What you should do>
Every line in the material below that includes "KEYS" should be copied.

Supplied records>

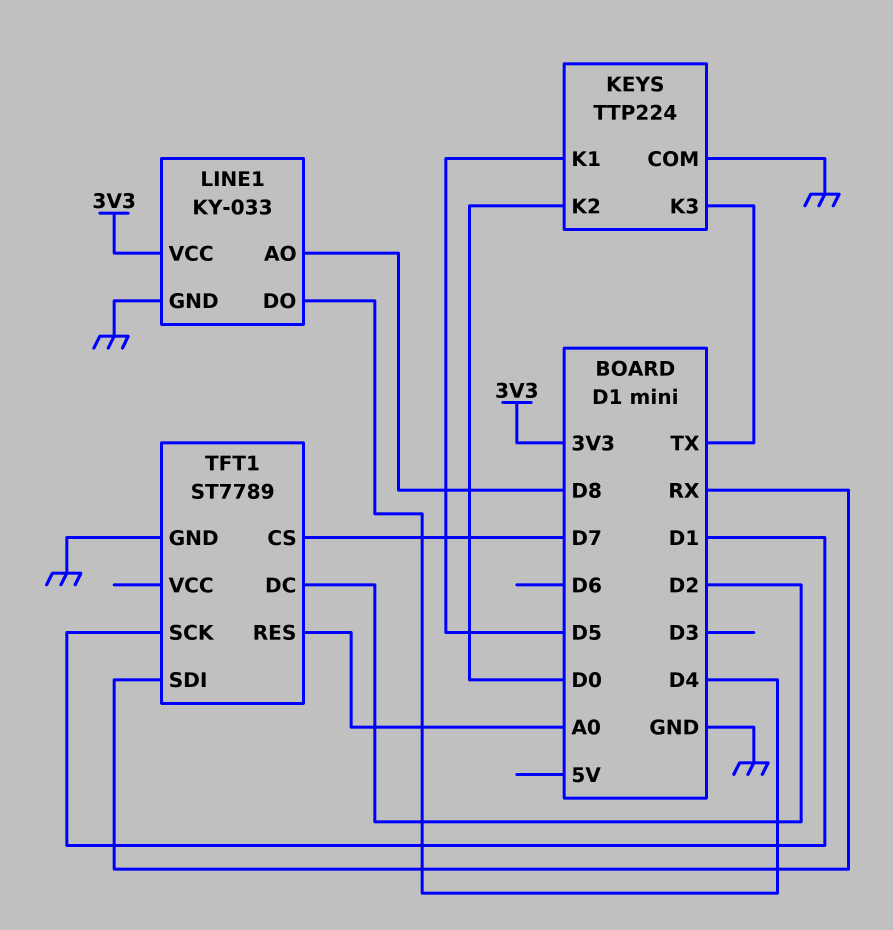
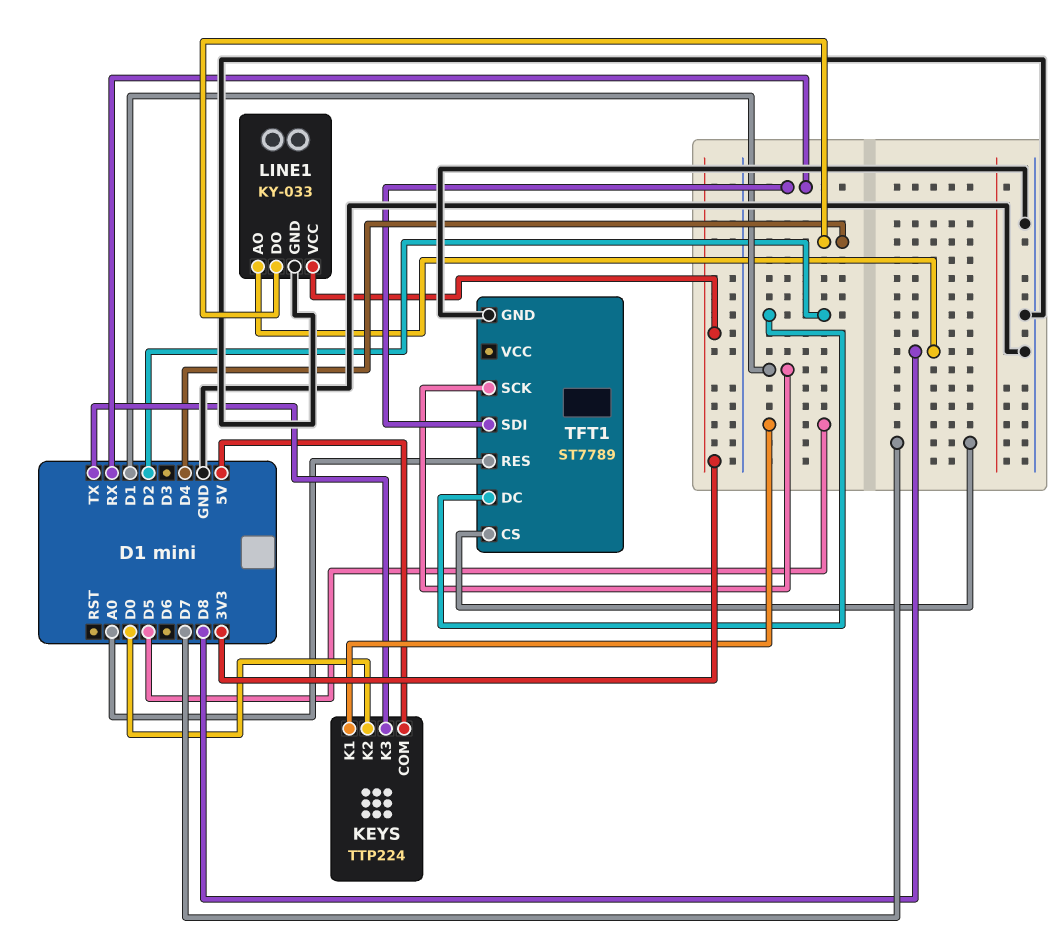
KEYS pin COM: GND -> 5V

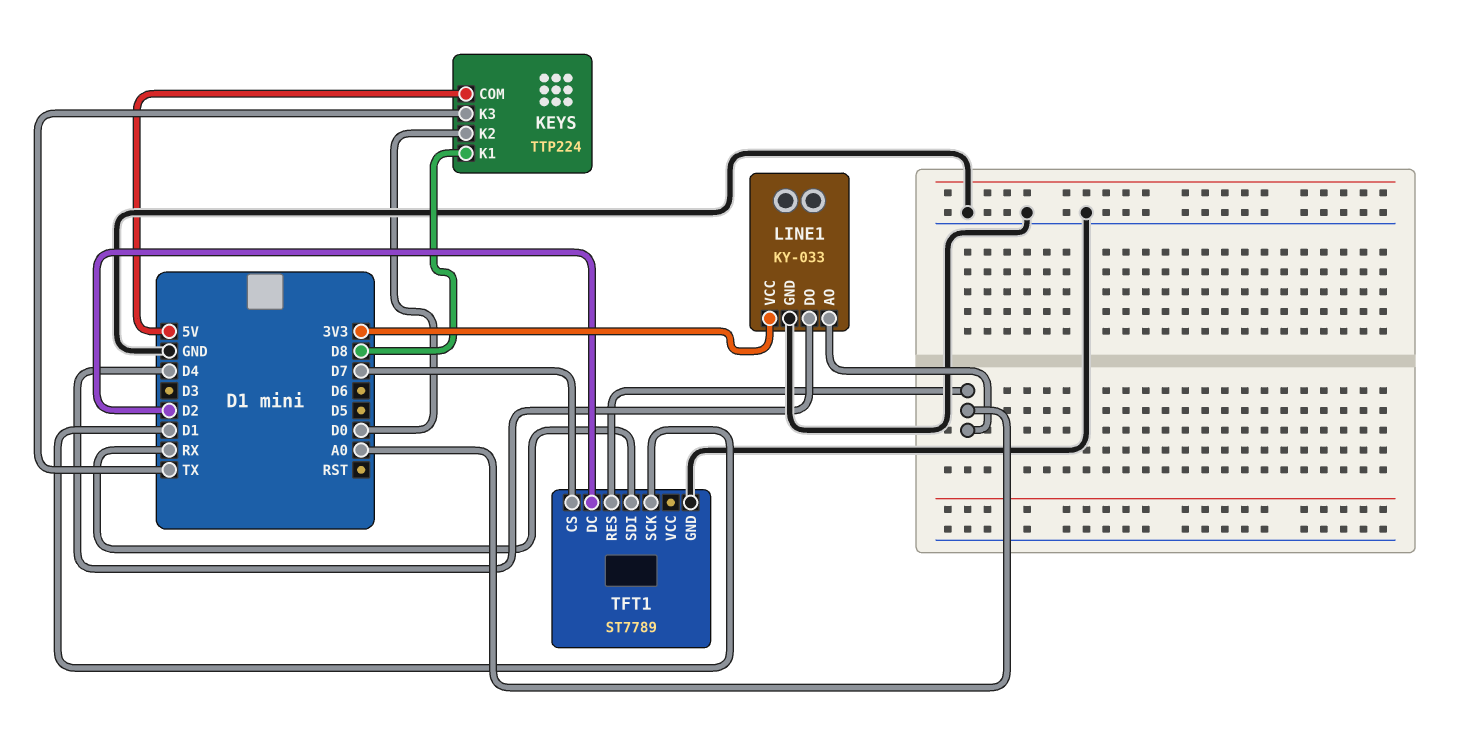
KEYS pin K1: D5 -> D8
LINE1 pin AO: D8 -> A0

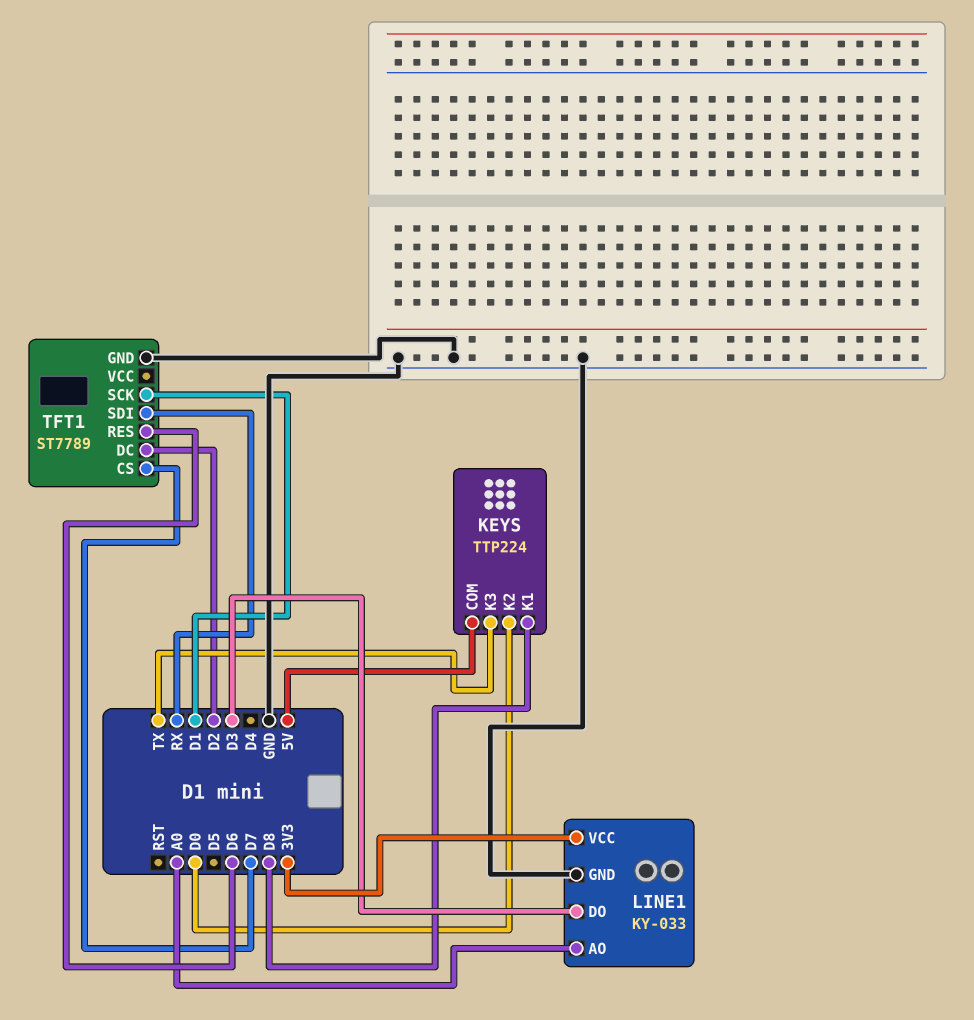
LINE1 pin DO: D4 -> D3
TFT1 pin RES: A0 -> D6

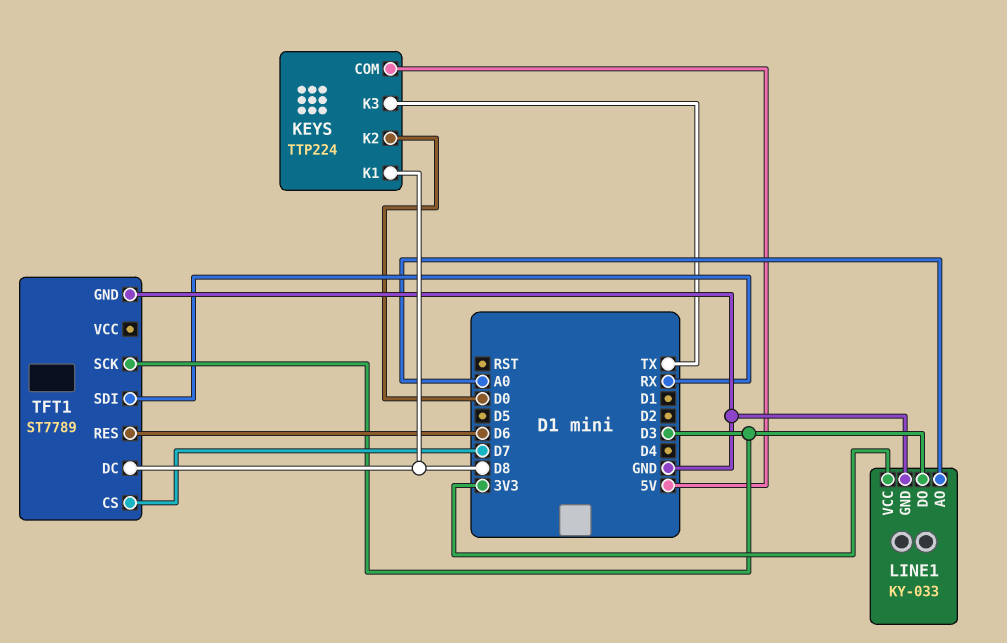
TFT1 pin DC: D2 -> D8
TFT1 pin SCK: D1 -> D3

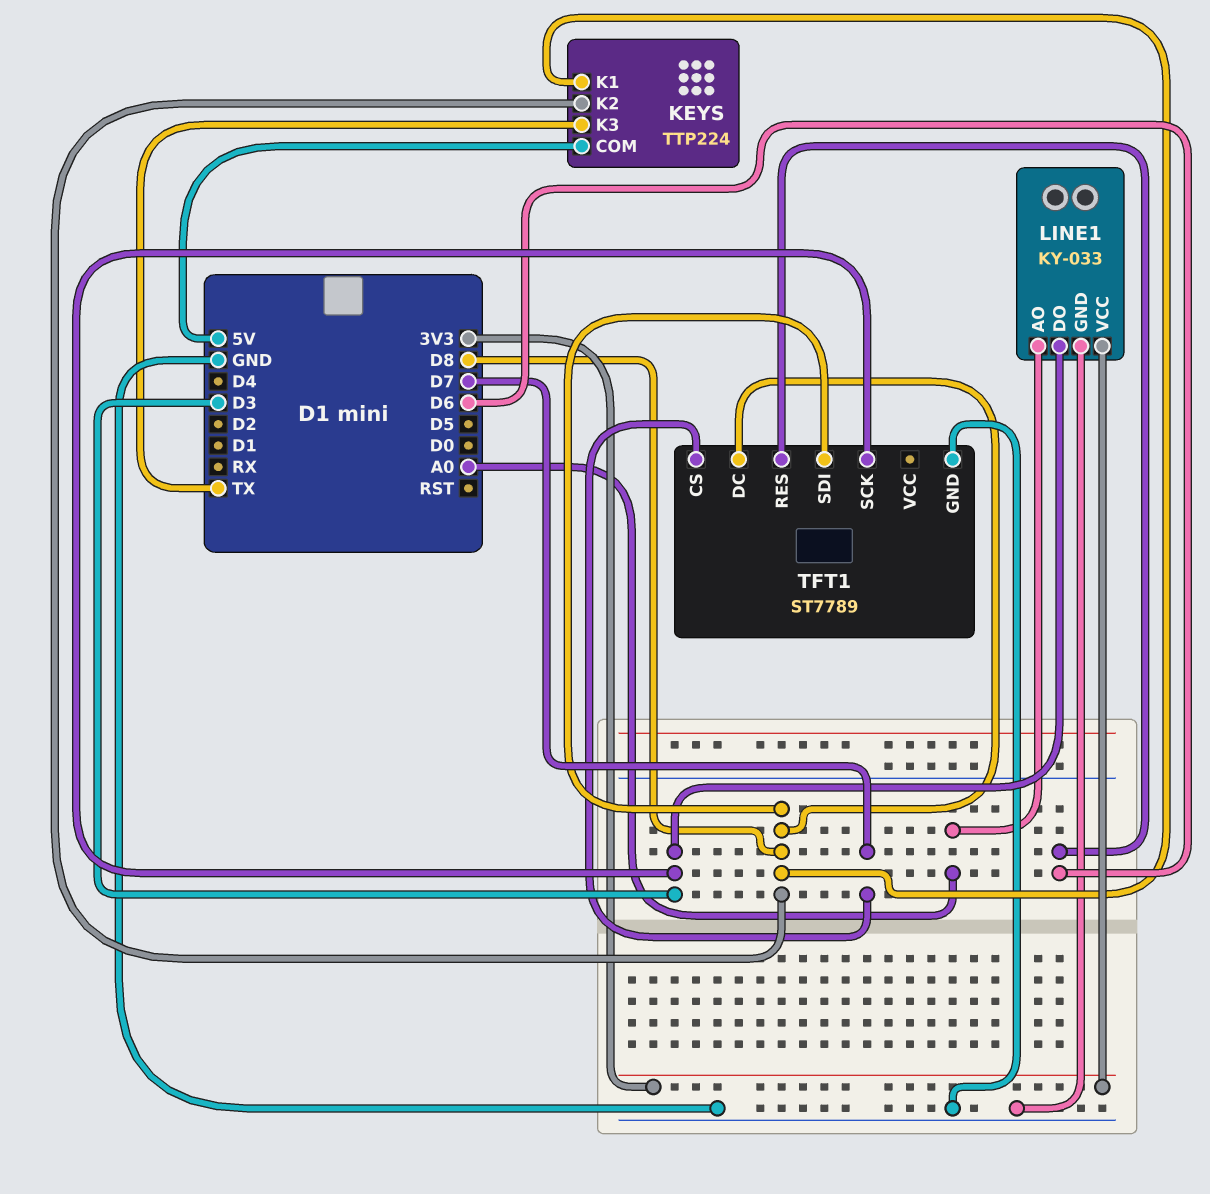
KEYS pin K2: D0 -> D8
TFT1 pin SDI: RX -> D8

The completed task>
KEYS pin COM: GND -> 5V
KEYS pin K1: D5 -> D8
KEYS pin K2: D0 -> D8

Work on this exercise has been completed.